§ **What you need to do**: Leave out the images and repeat every entry below exactly.

§ **Material shown**:
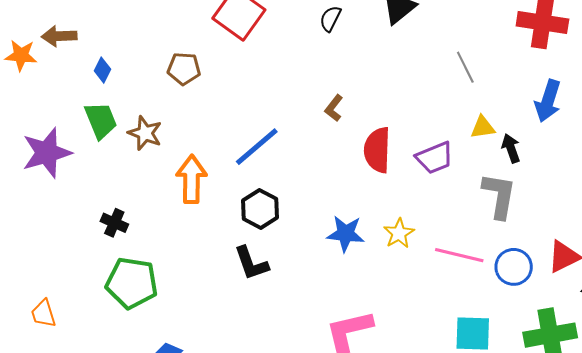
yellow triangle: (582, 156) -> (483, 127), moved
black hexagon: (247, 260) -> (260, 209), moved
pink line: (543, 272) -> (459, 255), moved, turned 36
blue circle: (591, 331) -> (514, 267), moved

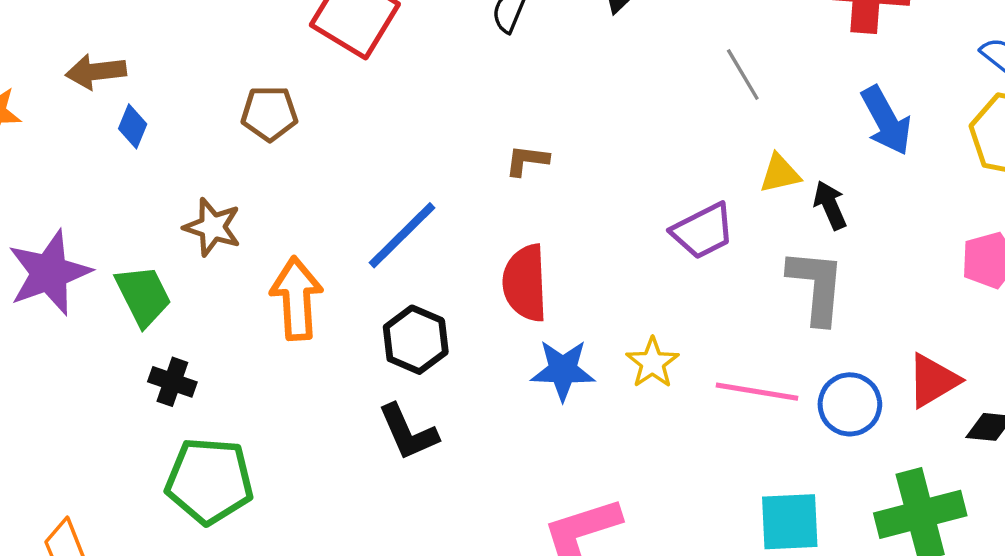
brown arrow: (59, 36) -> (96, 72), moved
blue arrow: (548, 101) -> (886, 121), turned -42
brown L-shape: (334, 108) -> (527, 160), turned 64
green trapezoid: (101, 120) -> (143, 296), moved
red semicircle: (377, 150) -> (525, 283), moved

§ **Answer section**:
yellow triangle: (582, 156) -> (483, 127), moved
black hexagon: (247, 260) -> (260, 209), moved
pink line: (543, 272) -> (459, 255), moved, turned 36
blue circle: (591, 331) -> (514, 267), moved

brown arrow: (59, 36) -> (96, 72), moved
blue arrow: (548, 101) -> (886, 121), turned -42
brown L-shape: (334, 108) -> (527, 160), turned 64
green trapezoid: (101, 120) -> (143, 296), moved
red semicircle: (377, 150) -> (525, 283), moved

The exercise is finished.